WORK REQUEST
The material below holds pictures, which are to be left out; copy exactly the lines from the one with "grey marker: 1 -> 2" through the one with "yellow lemon: 7 -> 8".

[Opening THE RECORDS section]

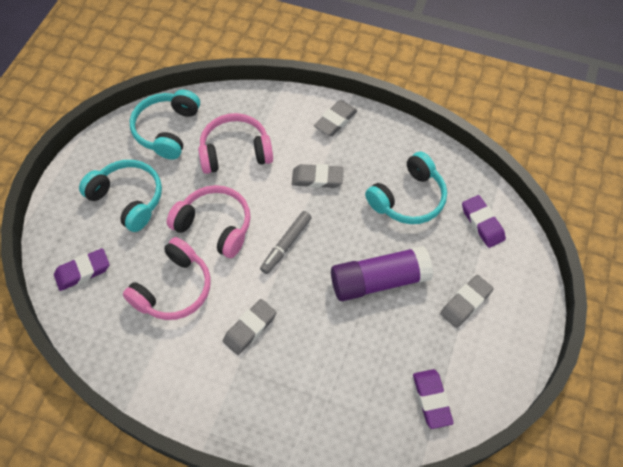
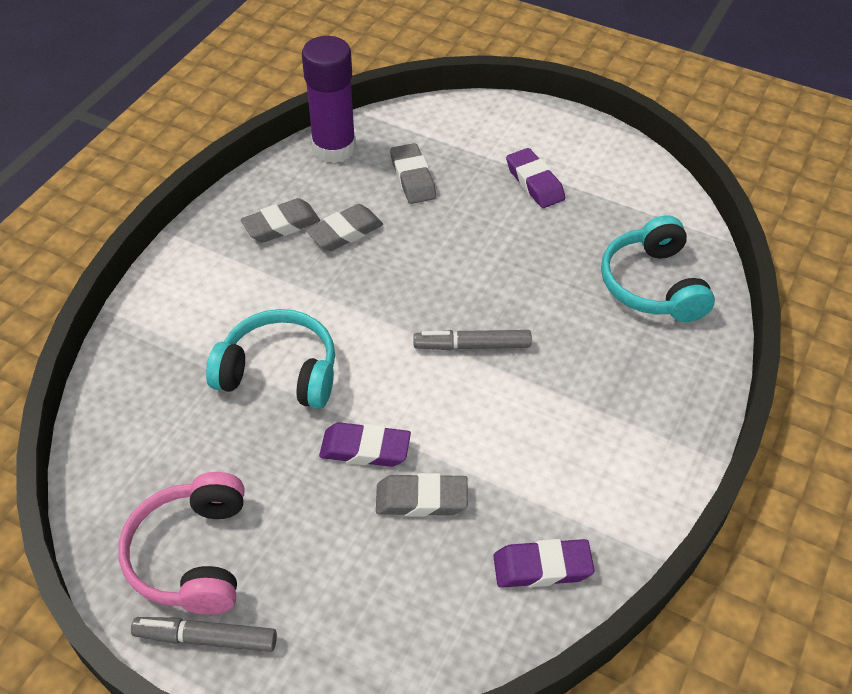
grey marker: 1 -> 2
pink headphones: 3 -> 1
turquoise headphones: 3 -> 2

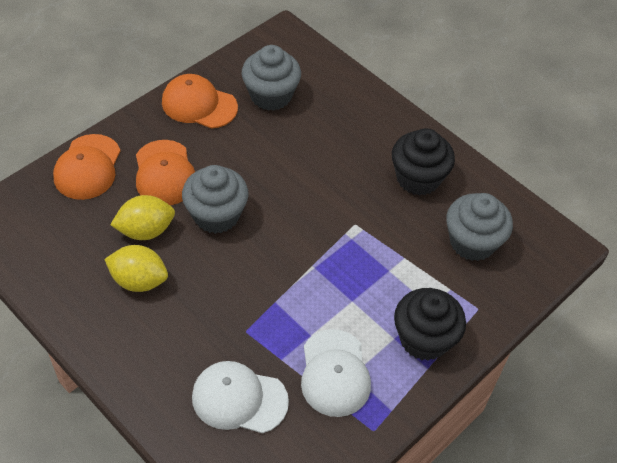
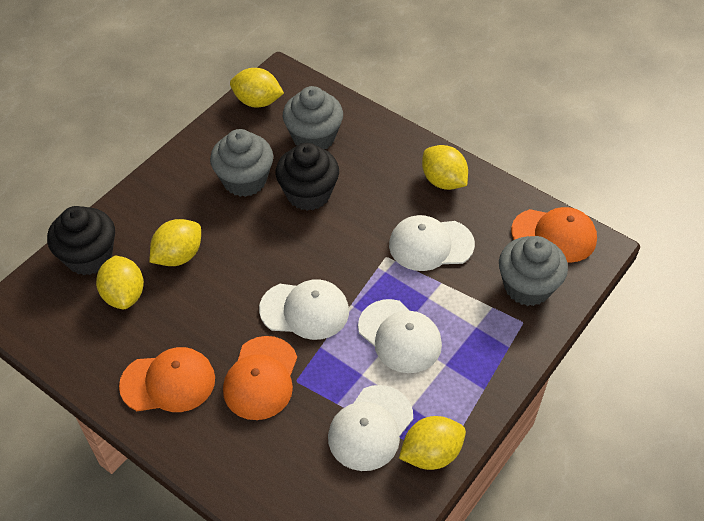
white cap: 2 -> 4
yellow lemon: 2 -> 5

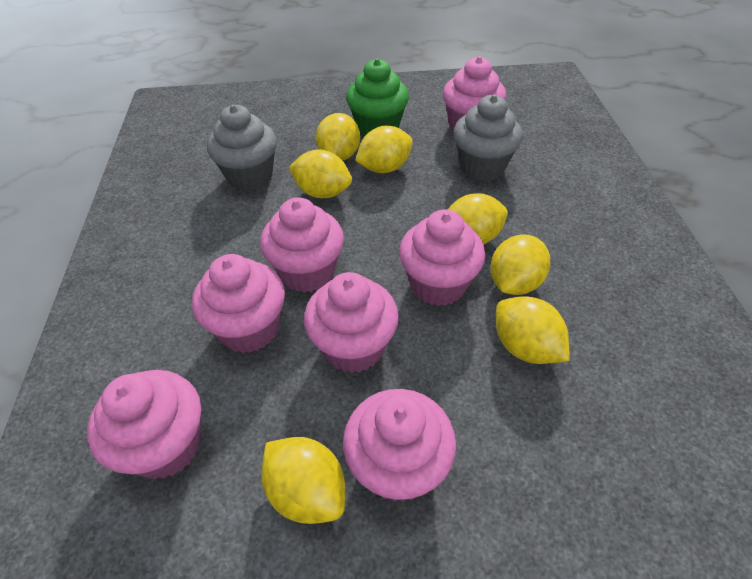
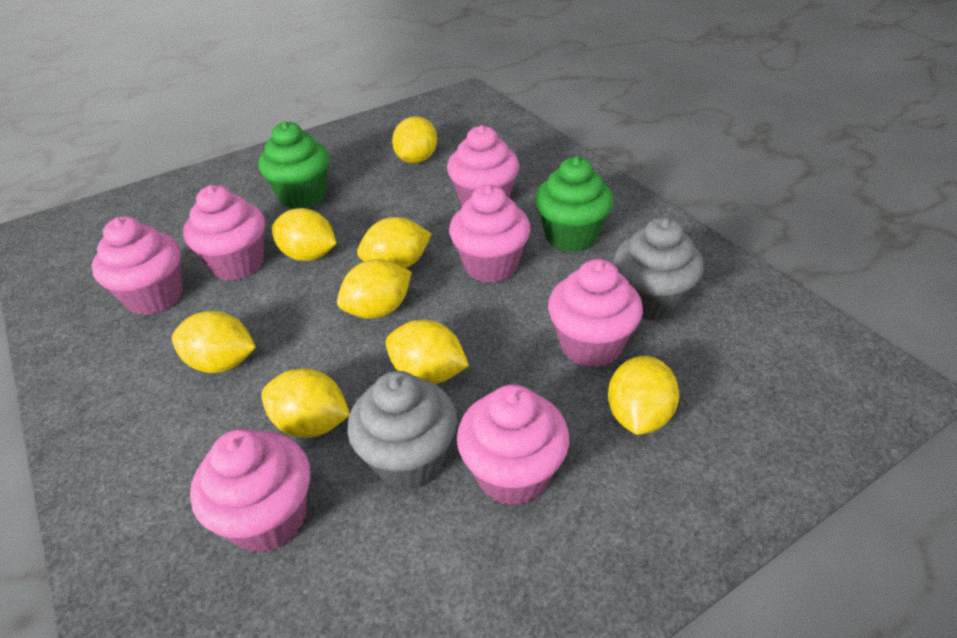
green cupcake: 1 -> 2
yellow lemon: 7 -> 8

[Closing THE RECORDS section]
[Opening THE RECORDS section]

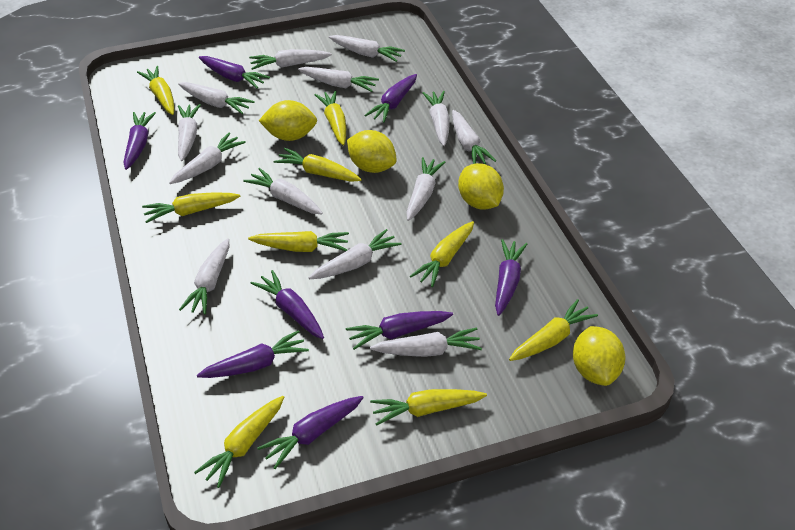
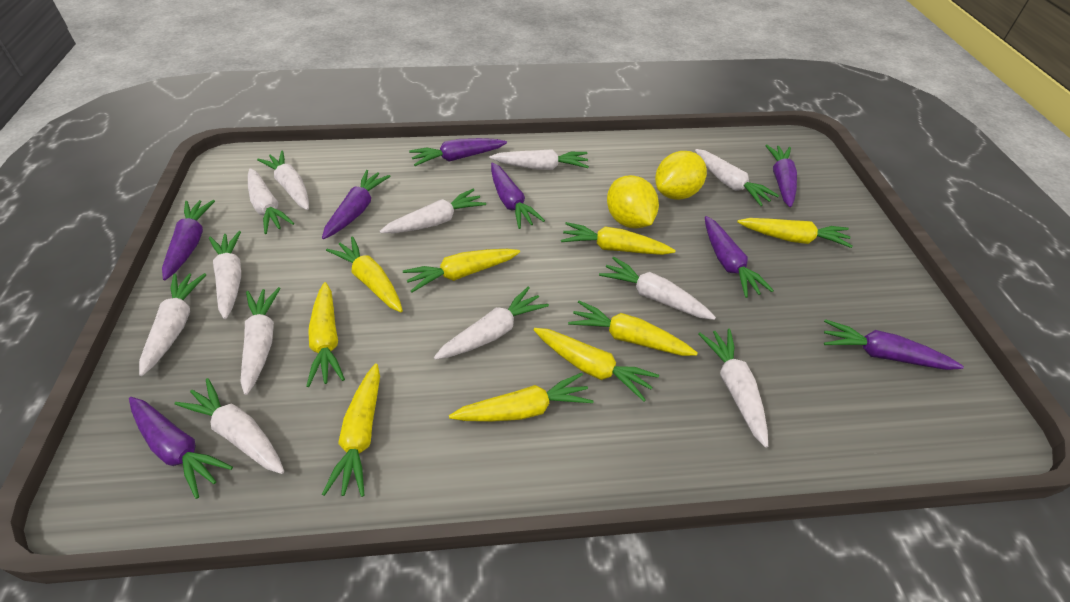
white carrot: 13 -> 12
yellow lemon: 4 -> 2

[Closing THE RECORDS section]

TASK OUTPUT
grey marker: 1 -> 2
pink headphones: 3 -> 1
turquoise headphones: 3 -> 2

white cap: 2 -> 4
yellow lemon: 2 -> 5

green cupcake: 1 -> 2
yellow lemon: 7 -> 8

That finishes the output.